• **What is being asked**
Tally up the lines below that include the word "diode". Answer with the number alone.

• **Working data**

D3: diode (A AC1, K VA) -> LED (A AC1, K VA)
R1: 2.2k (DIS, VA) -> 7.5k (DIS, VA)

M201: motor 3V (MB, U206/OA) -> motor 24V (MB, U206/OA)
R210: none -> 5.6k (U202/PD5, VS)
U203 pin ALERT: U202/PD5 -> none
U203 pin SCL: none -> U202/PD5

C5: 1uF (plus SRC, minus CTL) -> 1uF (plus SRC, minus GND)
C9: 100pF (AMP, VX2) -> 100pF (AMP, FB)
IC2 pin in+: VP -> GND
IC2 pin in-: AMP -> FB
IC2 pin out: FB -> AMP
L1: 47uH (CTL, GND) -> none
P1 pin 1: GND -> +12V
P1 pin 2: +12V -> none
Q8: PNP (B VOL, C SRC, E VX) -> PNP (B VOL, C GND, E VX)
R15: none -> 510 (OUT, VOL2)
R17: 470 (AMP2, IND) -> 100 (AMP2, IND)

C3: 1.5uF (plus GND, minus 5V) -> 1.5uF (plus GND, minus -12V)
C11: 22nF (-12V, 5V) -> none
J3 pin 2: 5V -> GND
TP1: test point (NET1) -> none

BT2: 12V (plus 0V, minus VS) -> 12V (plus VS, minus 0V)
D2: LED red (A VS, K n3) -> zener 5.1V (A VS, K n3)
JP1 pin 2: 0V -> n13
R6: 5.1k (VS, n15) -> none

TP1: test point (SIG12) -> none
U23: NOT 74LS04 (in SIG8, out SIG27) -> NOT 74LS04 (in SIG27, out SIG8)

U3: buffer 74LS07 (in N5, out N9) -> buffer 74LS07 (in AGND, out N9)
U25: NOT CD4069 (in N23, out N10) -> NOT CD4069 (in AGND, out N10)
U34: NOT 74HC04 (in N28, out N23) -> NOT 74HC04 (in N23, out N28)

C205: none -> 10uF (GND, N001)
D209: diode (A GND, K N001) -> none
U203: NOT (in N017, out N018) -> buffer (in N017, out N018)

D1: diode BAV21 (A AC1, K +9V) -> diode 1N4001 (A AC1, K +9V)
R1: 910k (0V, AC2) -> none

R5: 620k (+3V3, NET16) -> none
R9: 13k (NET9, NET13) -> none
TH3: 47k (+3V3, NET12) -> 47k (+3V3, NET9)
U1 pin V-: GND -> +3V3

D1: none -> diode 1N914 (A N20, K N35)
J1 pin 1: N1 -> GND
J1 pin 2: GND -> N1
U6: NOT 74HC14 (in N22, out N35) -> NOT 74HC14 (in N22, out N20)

• **Answer to this task**
4